#### Dataset excerpts
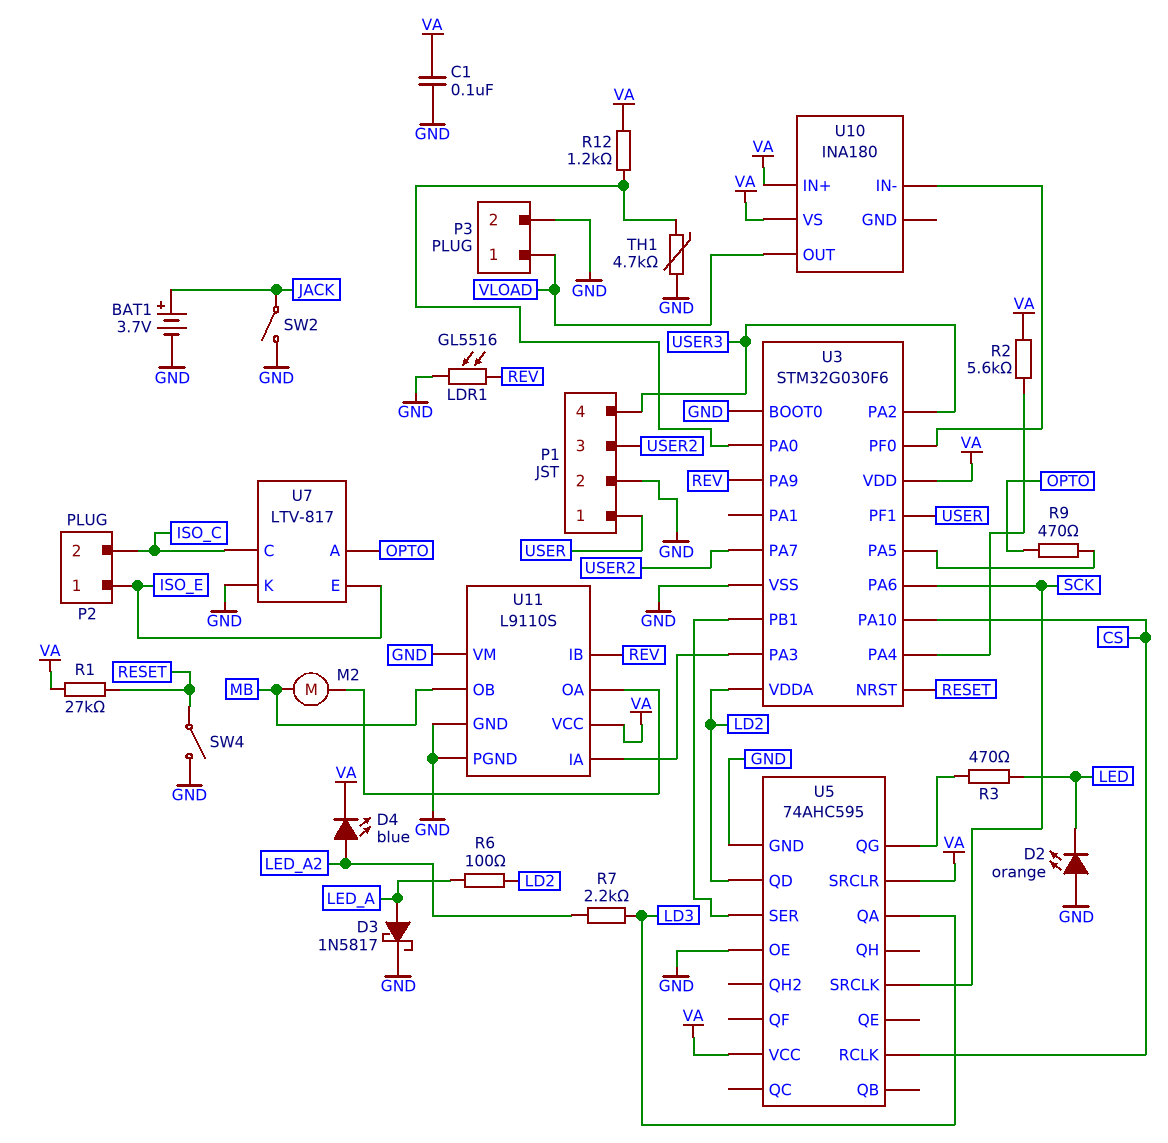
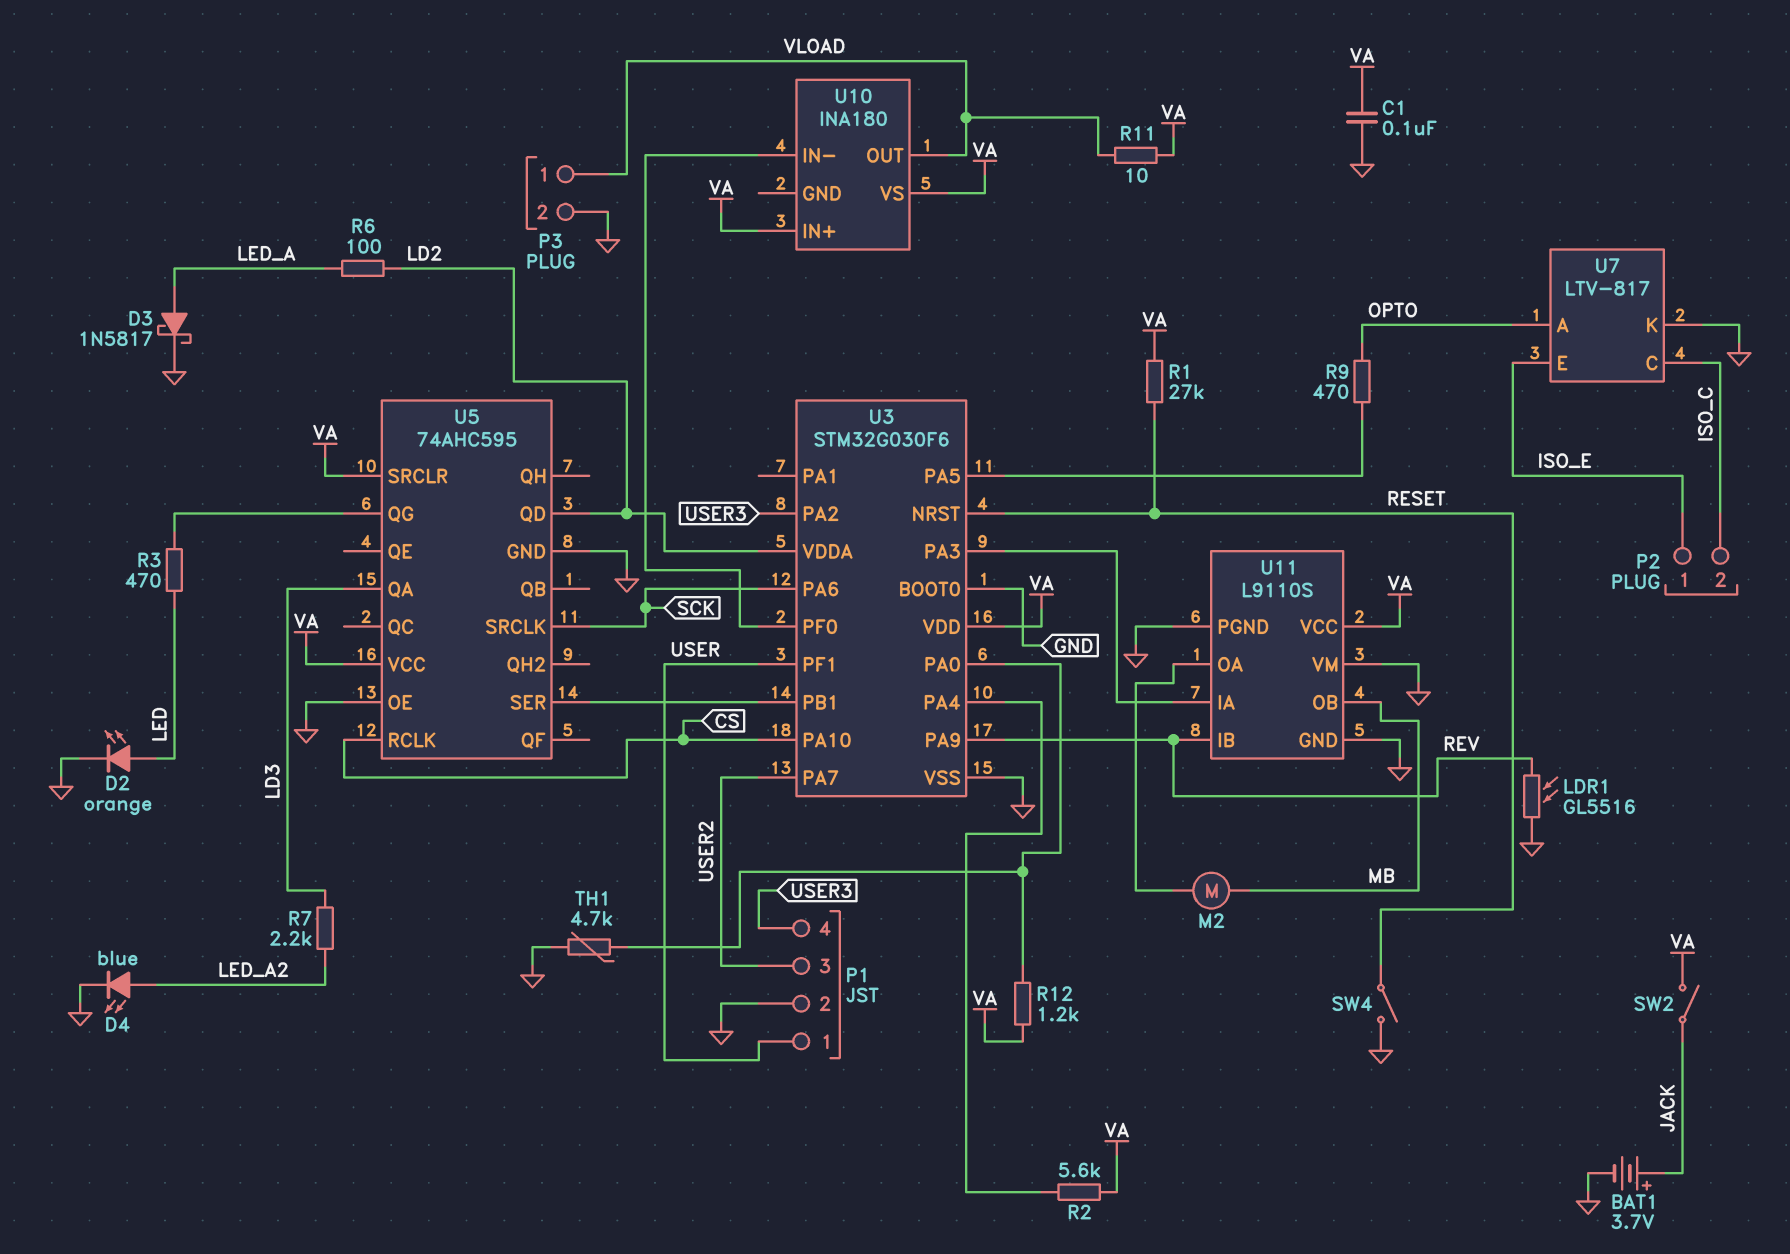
D2: LED orange (A GND, K LED) -> LED orange (A LED, K GND)
D4: LED blue (A LED_A2, K VA) -> LED blue (A LED_A2, K GND)
R11: none -> 10 (VA, VLOAD)
SW2: switch (GND, JACK) -> switch (JACK, VA)

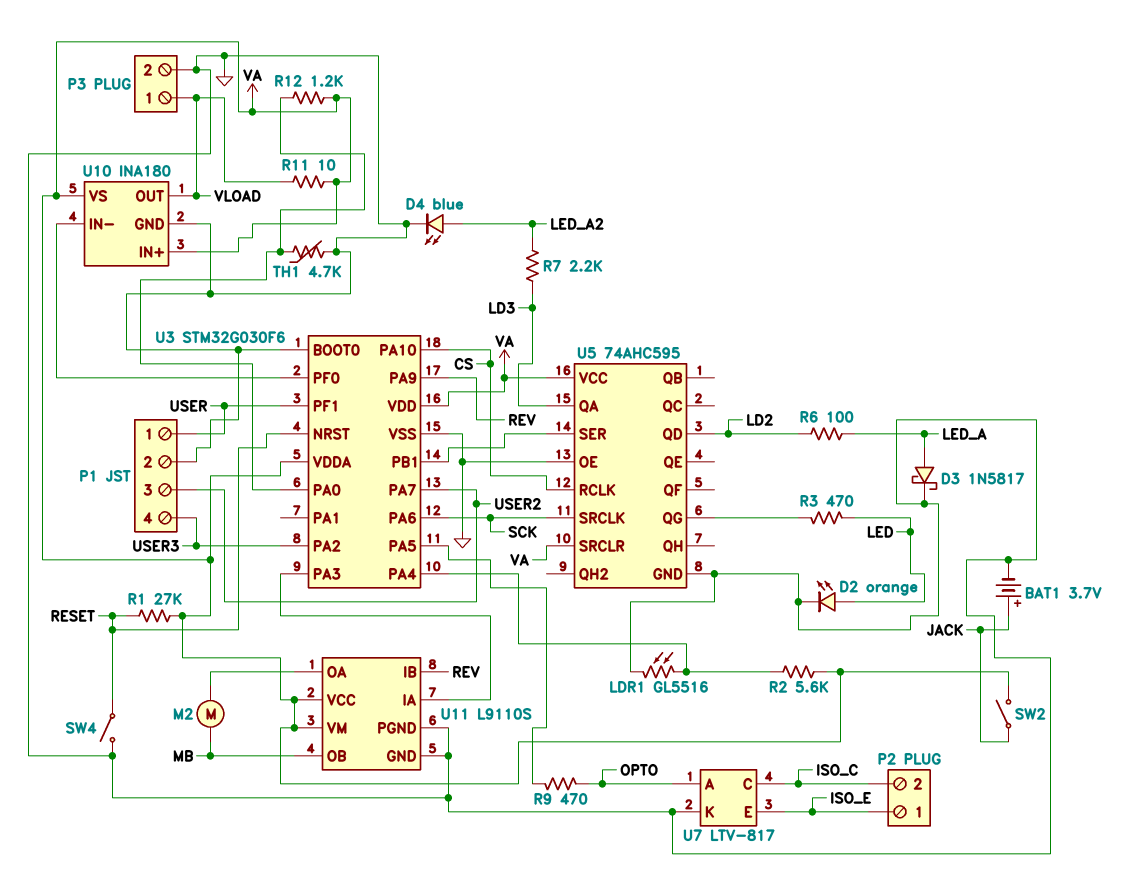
C1: 100nF (GND, VA) -> none
LDR1: GL5516 (GND, REV) -> GL5516 (GND, U3/PA4)
U3 pin VDDA: LD2 -> VA
U10 pin GND: none -> GND
U11 pin VM: GND -> VA

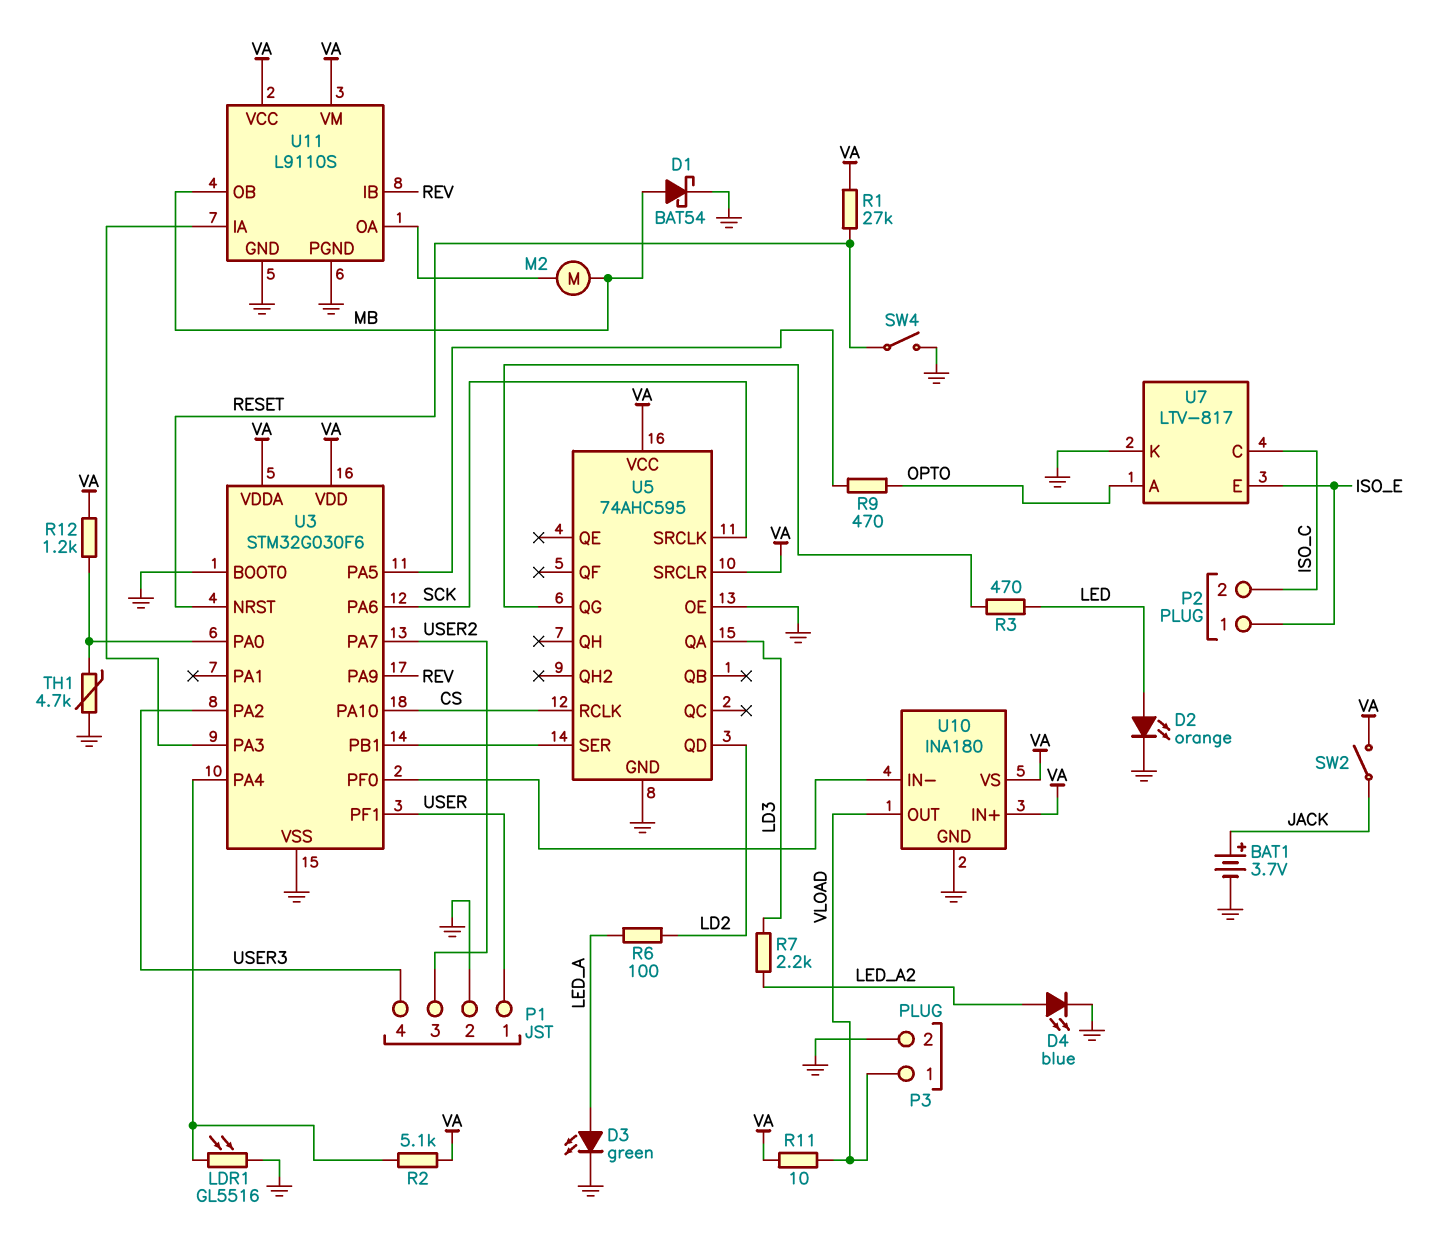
D1: none -> schottky BAT54 (A MB, K GND)
D3: schottky 1N5817 (A LED_A, K GND) -> LED green (A LED_A, K GND)
R2: 5.6k (U3/PA4, VA) -> 5.1k (U3/PA4, VA)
########
> [Task]:
For your answer, write out the data exactly and drop every picture.

> [Output below]:
D2: LED orange (A GND, K LED) -> LED orange (A LED, K GND)
D4: LED blue (A LED_A2, K VA) -> LED blue (A LED_A2, K GND)
R11: none -> 10 (VA, VLOAD)
SW2: switch (GND, JACK) -> switch (JACK, VA)

C1: 100nF (GND, VA) -> none
LDR1: GL5516 (GND, REV) -> GL5516 (GND, U3/PA4)
U3 pin VDDA: LD2 -> VA
U10 pin GND: none -> GND
U11 pin VM: GND -> VA

D1: none -> schottky BAT54 (A MB, K GND)
D3: schottky 1N5817 (A LED_A, K GND) -> LED green (A LED_A, K GND)
R2: 5.6k (U3/PA4, VA) -> 5.1k (U3/PA4, VA)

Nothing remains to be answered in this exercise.